**DATA FOR THE TASK**.
Segment Open

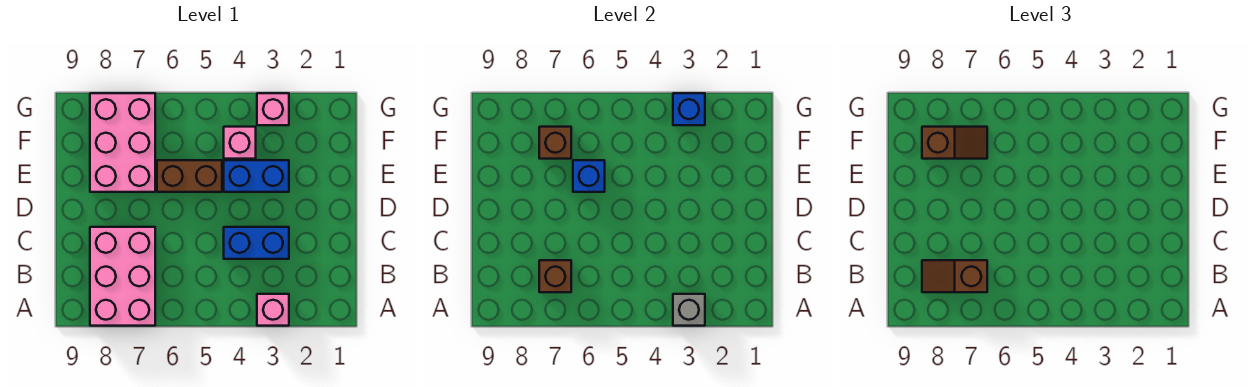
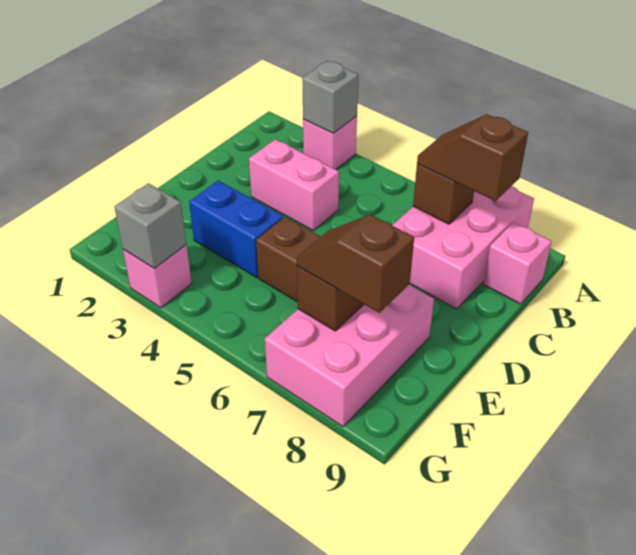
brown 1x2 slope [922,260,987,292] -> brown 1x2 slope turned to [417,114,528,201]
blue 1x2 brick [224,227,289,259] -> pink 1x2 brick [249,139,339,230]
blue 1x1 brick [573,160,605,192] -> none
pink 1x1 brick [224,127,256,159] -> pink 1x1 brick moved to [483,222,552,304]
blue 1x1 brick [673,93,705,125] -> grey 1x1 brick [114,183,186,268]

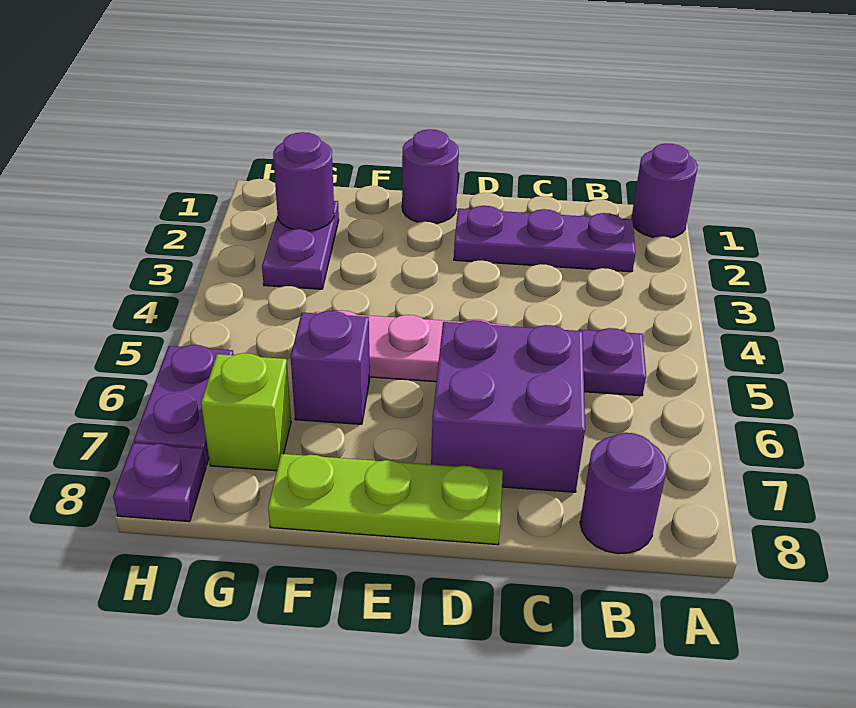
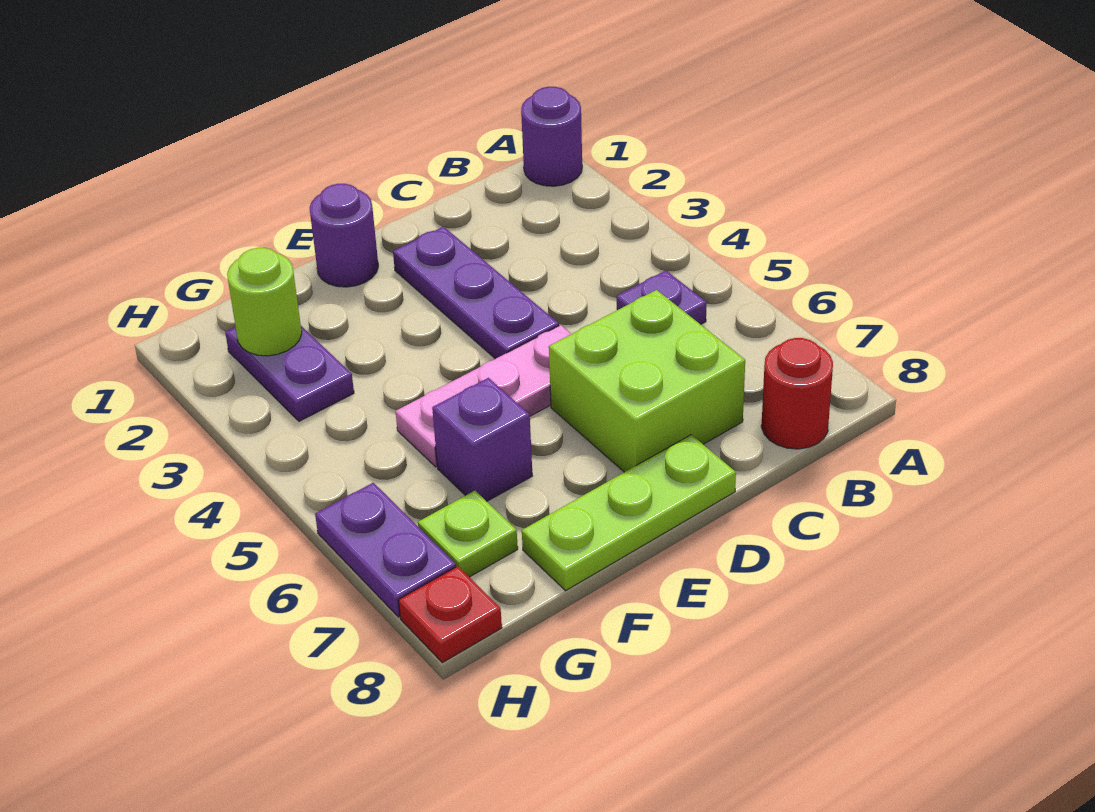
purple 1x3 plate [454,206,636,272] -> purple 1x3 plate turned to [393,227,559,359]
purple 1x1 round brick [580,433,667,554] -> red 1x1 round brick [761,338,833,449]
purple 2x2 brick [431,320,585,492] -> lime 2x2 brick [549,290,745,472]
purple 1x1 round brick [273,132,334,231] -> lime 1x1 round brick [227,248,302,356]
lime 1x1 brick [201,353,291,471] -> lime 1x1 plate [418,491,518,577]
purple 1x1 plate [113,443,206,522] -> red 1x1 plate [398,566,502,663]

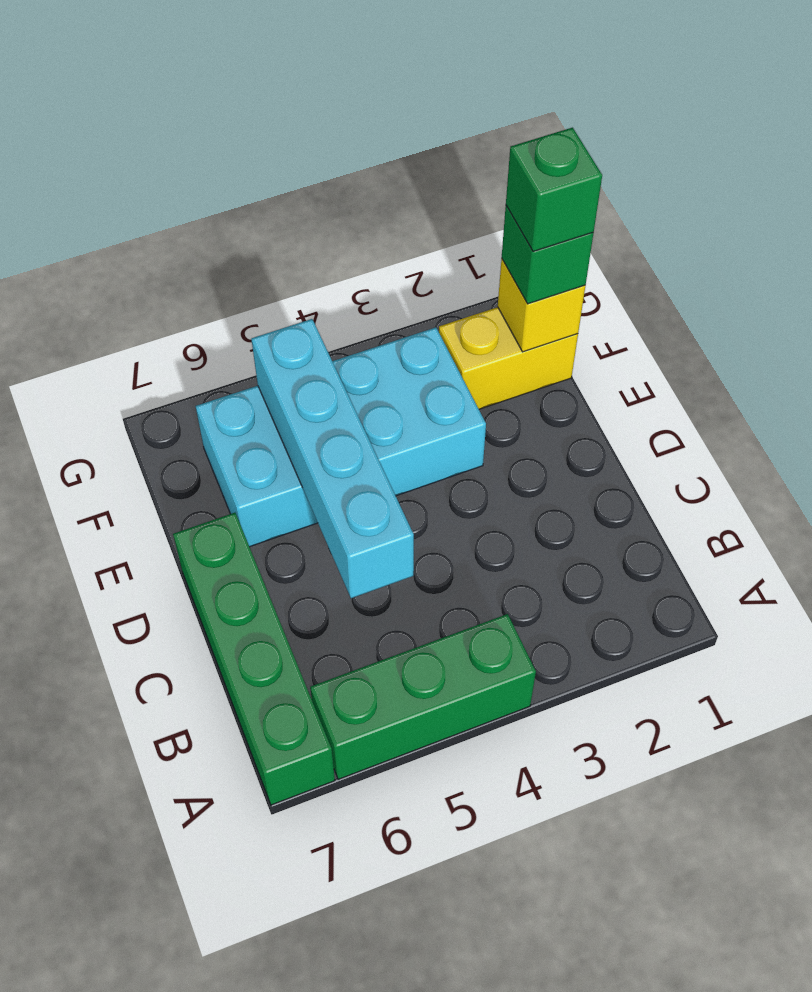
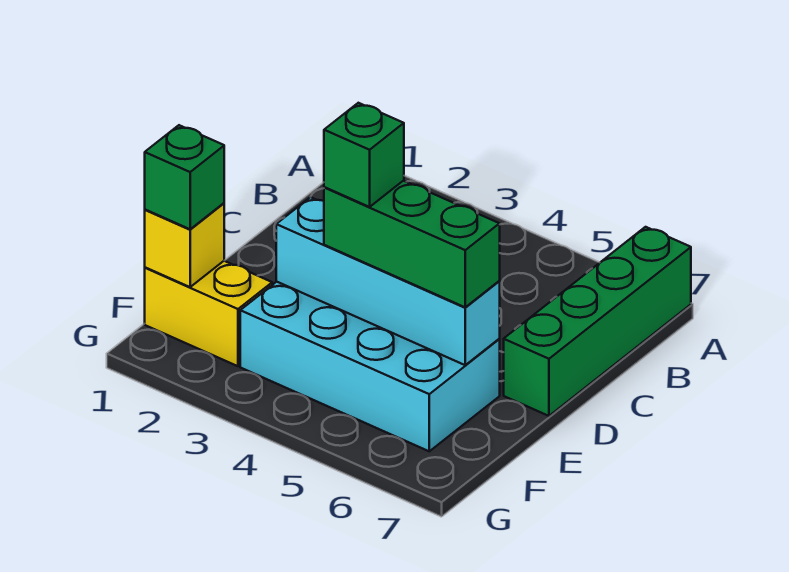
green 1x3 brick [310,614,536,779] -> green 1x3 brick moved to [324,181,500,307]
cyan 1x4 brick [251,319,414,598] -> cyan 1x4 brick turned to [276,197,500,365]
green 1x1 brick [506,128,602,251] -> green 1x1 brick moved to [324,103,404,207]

Segment Closed
Segment Open

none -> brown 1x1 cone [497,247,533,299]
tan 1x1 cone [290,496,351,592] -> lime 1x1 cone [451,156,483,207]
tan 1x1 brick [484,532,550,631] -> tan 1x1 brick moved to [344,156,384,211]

Segment Closed
Segment Open

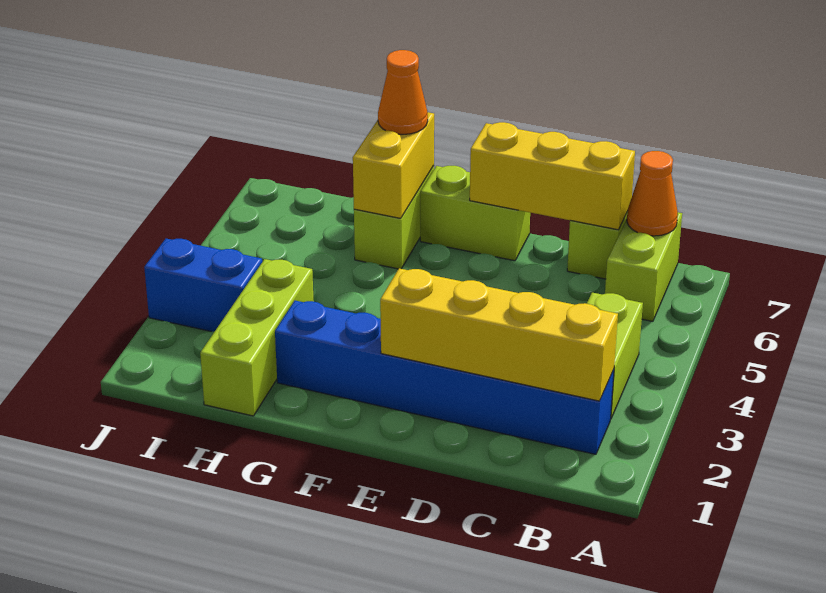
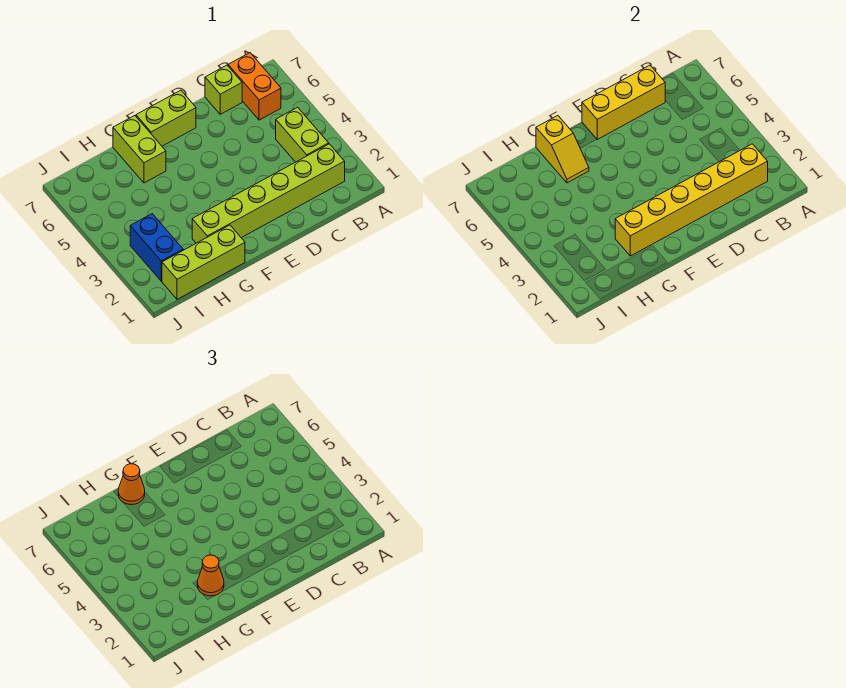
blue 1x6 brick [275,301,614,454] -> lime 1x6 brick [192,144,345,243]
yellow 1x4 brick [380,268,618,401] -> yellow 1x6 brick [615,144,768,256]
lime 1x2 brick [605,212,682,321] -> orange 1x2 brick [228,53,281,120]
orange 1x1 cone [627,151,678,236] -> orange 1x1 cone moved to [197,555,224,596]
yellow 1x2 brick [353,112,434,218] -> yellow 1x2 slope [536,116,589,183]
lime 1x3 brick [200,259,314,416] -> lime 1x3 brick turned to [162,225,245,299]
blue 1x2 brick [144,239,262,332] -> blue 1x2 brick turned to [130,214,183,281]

Segment Closed

**WHAT THIS TASK INVOLVES**.
Nothing but the lines above from the one that has "blue 1x2 brick [224,227,289,259]" down to the one that has "purple 1x1 plate" belongs in the answer, copied exactly, without pictures.

**EXERCISE OUTPUT**.
blue 1x2 brick [224,227,289,259] -> pink 1x2 brick [249,139,339,230]
blue 1x1 brick [573,160,605,192] -> none
pink 1x1 brick [224,127,256,159] -> pink 1x1 brick moved to [483,222,552,304]
blue 1x1 brick [673,93,705,125] -> grey 1x1 brick [114,183,186,268]

purple 1x3 plate [454,206,636,272] -> purple 1x3 plate turned to [393,227,559,359]
purple 1x1 round brick [580,433,667,554] -> red 1x1 round brick [761,338,833,449]
purple 2x2 brick [431,320,585,492] -> lime 2x2 brick [549,290,745,472]
purple 1x1 round brick [273,132,334,231] -> lime 1x1 round brick [227,248,302,356]
lime 1x1 brick [201,353,291,471] -> lime 1x1 plate [418,491,518,577]
purple 1x1 plate [113,443,206,522] -> red 1x1 plate [398,566,502,663]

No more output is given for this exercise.